Stored items —

• • • • • • •

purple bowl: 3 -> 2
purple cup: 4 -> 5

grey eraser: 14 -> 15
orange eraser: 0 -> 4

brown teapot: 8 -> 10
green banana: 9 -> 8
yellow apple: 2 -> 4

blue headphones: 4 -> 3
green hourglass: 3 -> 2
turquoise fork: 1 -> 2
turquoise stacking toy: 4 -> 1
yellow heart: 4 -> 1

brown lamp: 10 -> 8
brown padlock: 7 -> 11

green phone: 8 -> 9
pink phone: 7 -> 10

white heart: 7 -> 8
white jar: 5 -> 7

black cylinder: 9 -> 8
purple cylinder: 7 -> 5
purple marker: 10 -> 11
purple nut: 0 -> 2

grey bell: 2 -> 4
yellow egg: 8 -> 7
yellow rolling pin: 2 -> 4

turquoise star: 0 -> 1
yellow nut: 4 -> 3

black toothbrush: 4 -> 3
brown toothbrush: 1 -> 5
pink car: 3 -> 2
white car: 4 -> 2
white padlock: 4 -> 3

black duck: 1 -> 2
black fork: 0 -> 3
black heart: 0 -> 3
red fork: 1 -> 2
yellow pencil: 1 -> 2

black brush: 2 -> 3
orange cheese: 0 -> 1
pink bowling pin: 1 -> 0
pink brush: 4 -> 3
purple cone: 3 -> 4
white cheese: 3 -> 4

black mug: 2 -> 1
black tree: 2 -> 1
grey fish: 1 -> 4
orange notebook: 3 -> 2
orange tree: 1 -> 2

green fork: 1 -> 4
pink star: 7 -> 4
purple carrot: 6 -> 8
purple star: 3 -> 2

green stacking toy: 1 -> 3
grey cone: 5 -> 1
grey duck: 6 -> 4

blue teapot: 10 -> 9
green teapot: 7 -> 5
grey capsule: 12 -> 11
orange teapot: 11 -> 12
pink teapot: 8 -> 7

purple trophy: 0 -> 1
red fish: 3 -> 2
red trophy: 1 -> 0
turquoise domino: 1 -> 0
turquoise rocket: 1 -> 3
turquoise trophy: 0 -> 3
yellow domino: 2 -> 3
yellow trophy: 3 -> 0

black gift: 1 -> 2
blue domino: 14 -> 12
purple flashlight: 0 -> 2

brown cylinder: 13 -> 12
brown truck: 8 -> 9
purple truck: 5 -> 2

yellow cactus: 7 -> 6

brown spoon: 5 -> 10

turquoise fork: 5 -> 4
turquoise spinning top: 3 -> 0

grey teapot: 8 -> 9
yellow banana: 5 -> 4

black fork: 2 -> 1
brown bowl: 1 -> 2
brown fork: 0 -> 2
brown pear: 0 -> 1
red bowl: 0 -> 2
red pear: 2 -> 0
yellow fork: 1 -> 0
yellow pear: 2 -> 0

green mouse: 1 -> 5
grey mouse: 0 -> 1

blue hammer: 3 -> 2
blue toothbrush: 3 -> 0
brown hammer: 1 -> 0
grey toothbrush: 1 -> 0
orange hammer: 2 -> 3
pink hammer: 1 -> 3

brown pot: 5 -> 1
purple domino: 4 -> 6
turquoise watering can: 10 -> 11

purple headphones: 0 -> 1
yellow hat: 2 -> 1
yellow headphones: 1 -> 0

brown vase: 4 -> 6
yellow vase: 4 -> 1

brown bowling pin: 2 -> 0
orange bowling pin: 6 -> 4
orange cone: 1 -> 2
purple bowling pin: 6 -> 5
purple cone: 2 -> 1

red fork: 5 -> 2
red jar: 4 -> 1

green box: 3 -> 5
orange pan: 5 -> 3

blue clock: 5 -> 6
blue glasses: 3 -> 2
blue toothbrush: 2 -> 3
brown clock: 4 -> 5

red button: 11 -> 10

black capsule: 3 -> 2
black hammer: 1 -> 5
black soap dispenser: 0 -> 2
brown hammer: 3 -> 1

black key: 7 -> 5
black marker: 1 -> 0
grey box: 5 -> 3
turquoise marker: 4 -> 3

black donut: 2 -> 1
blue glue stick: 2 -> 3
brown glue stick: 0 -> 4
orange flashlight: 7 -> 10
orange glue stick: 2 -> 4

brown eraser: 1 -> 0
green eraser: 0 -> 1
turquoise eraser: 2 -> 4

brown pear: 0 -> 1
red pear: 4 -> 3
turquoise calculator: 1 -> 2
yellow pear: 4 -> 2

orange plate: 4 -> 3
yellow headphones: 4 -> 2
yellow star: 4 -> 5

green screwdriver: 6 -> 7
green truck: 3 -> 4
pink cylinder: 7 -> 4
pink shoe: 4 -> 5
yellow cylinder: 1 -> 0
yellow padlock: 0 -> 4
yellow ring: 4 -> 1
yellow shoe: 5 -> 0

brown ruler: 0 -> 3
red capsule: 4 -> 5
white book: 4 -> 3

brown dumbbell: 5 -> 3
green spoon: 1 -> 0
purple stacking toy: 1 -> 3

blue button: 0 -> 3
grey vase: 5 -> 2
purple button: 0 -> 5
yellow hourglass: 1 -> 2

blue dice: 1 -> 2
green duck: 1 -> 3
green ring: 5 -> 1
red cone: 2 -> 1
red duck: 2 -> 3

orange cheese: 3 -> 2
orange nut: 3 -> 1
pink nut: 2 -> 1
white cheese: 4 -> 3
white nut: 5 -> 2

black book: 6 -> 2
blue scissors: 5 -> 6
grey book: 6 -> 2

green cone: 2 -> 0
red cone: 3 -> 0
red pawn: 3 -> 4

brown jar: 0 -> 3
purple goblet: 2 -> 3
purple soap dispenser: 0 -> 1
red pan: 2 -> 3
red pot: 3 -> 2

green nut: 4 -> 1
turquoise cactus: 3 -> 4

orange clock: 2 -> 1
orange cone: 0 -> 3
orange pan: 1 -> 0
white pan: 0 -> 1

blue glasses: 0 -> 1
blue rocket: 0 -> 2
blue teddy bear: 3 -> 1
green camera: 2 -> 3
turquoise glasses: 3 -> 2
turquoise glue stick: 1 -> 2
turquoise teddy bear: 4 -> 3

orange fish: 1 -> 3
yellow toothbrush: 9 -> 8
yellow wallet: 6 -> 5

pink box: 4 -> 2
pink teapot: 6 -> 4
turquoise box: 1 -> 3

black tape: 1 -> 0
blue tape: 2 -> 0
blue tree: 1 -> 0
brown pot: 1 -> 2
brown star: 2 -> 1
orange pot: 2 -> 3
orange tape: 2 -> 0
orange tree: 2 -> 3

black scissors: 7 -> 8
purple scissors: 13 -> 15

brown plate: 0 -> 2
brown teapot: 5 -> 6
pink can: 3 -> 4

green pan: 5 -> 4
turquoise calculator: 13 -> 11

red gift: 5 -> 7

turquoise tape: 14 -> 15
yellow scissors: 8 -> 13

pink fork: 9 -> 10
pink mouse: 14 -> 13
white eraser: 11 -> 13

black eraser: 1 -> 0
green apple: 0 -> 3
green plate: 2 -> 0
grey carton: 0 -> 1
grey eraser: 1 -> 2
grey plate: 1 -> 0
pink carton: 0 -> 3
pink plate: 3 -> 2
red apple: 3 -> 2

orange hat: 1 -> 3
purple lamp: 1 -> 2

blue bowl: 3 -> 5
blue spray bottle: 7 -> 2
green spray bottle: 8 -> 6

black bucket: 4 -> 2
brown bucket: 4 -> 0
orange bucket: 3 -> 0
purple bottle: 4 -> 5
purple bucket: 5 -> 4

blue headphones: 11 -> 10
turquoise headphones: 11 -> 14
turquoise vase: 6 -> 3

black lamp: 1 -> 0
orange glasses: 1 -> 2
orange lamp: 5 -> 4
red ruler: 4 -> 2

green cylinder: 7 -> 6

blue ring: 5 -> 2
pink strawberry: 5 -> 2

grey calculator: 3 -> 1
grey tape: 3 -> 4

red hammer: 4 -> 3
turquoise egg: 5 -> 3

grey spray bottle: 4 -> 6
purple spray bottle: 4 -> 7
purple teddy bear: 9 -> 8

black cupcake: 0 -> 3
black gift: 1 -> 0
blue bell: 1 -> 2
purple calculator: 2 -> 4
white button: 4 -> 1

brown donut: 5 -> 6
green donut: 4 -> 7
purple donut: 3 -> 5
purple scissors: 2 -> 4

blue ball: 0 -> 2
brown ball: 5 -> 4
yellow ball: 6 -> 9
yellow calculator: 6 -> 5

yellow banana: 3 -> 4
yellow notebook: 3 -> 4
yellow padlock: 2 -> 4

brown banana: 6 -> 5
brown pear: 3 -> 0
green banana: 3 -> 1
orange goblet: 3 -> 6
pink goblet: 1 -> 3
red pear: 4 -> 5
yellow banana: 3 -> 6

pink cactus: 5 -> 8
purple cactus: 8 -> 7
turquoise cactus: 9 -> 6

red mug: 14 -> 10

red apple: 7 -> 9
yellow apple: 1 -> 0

• • • • • • •

DIRECTIONS FOR THIS TASK —
From the entries above, copy each line holding "fork".

OUTPUT OF THE EXERCISE —
turquoise fork: 1 -> 2
black fork: 0 -> 3
red fork: 1 -> 2
green fork: 1 -> 4
turquoise fork: 5 -> 4
black fork: 2 -> 1
brown fork: 0 -> 2
yellow fork: 1 -> 0
red fork: 5 -> 2
pink fork: 9 -> 10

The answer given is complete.